### [Activity]
Count the lines of the data below that include the string "toothbrush", and provide nothing but the result.

### [Raw data]
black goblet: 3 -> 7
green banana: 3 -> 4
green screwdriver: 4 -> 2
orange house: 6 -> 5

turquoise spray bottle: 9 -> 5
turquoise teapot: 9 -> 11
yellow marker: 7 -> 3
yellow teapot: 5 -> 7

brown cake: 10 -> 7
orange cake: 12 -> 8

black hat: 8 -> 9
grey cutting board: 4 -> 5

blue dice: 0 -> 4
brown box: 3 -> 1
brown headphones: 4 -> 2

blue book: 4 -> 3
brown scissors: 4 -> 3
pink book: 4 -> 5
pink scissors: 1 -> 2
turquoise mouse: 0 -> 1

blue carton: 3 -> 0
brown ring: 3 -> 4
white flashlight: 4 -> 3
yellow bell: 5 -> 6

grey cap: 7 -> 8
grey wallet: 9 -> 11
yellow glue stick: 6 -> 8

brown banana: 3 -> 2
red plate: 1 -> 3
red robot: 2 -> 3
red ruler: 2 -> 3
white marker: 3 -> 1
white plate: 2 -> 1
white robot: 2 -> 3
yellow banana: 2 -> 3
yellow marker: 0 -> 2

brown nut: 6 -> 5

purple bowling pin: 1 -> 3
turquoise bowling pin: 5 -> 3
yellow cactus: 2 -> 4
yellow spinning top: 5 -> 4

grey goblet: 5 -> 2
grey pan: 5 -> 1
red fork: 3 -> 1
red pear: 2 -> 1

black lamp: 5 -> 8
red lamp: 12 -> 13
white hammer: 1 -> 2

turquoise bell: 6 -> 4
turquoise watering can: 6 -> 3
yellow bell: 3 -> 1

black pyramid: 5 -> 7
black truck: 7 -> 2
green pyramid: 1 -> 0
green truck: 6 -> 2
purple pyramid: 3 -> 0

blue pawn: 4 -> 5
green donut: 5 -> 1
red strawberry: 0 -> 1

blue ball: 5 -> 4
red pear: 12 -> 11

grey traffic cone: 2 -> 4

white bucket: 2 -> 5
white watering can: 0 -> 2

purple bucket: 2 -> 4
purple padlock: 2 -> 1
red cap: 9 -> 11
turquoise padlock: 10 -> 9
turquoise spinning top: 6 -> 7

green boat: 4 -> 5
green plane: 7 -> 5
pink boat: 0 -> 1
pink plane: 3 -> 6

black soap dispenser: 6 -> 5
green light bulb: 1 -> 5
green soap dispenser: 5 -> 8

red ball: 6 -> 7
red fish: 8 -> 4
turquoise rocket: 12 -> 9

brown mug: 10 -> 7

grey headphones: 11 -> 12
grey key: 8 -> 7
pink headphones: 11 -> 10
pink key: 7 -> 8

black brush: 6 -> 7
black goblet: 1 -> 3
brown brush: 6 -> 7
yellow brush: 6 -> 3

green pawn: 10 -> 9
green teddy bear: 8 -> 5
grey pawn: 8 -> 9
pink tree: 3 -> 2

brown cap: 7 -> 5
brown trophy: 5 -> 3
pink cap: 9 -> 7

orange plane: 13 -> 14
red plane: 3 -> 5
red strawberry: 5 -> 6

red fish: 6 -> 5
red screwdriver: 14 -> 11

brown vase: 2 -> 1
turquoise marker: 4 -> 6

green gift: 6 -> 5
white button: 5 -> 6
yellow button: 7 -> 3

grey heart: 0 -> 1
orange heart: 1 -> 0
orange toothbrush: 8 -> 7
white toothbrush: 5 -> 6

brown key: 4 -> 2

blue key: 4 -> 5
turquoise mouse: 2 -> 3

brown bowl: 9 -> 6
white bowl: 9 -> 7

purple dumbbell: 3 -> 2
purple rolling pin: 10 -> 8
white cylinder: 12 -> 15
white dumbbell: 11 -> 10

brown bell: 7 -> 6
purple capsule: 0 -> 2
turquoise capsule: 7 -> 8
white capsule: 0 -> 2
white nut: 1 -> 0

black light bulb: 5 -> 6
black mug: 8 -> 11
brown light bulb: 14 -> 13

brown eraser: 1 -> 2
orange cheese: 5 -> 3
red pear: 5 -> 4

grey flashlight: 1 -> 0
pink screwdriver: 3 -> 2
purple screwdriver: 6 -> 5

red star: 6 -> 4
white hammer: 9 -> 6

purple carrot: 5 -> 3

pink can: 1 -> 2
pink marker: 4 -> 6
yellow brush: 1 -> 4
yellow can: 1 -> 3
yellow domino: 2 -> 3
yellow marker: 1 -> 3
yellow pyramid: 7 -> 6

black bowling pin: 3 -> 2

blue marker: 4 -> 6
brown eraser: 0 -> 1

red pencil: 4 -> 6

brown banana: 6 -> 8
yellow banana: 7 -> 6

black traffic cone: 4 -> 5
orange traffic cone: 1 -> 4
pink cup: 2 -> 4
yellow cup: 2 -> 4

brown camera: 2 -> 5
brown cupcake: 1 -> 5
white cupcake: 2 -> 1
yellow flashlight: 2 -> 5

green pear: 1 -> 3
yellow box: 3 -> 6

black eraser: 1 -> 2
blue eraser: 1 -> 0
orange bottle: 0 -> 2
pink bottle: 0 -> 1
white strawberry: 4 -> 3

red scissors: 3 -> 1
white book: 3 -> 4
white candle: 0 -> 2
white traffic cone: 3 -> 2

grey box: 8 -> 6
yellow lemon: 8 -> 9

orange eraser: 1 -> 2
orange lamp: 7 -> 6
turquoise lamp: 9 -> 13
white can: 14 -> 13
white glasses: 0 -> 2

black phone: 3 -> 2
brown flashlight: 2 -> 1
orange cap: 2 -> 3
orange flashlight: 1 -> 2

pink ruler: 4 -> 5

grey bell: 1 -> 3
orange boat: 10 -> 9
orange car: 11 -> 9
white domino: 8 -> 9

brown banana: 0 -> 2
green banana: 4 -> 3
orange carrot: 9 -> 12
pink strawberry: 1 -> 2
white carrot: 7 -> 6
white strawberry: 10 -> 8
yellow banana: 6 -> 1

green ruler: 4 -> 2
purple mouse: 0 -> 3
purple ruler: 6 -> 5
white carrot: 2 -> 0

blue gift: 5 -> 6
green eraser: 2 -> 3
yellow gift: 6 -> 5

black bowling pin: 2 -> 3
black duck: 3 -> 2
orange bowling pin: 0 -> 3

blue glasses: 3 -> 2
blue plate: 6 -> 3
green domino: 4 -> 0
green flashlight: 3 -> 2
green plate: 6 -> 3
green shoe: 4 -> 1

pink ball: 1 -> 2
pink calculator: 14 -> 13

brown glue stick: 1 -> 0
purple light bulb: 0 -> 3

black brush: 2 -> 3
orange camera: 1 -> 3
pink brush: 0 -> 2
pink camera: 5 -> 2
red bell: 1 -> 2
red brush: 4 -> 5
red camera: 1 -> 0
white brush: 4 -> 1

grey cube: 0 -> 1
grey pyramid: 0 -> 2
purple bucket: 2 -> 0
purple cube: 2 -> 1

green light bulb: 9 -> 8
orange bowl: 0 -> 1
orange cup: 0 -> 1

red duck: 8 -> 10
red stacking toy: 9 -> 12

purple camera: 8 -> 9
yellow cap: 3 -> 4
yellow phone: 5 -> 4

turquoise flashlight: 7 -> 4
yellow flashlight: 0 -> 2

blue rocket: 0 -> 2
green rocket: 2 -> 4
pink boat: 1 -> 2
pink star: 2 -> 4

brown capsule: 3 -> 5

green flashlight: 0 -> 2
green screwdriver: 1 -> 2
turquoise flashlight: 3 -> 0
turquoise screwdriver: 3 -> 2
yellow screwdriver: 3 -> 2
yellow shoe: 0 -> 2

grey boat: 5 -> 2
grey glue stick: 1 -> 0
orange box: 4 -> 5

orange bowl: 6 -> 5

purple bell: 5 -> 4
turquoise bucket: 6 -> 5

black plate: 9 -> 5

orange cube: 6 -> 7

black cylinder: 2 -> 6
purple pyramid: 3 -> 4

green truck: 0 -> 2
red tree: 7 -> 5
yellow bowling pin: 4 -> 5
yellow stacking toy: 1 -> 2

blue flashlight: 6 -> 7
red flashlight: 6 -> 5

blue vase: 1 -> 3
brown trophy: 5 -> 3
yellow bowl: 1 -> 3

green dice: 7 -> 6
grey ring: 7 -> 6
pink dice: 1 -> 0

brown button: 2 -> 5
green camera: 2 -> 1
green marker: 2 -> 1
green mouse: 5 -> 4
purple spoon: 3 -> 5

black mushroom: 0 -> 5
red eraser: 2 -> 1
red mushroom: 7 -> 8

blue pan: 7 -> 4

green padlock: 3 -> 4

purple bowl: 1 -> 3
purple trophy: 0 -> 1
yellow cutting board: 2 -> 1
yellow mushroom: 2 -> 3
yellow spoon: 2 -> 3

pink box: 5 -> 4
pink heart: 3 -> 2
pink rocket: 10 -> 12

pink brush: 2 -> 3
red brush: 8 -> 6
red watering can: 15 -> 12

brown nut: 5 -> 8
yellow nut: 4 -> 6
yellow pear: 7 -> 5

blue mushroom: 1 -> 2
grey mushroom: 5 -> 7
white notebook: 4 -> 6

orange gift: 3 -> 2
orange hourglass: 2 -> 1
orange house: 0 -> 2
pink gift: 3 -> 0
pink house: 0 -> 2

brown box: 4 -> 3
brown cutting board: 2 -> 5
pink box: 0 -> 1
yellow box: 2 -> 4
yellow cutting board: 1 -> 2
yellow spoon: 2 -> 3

### [Written response]
2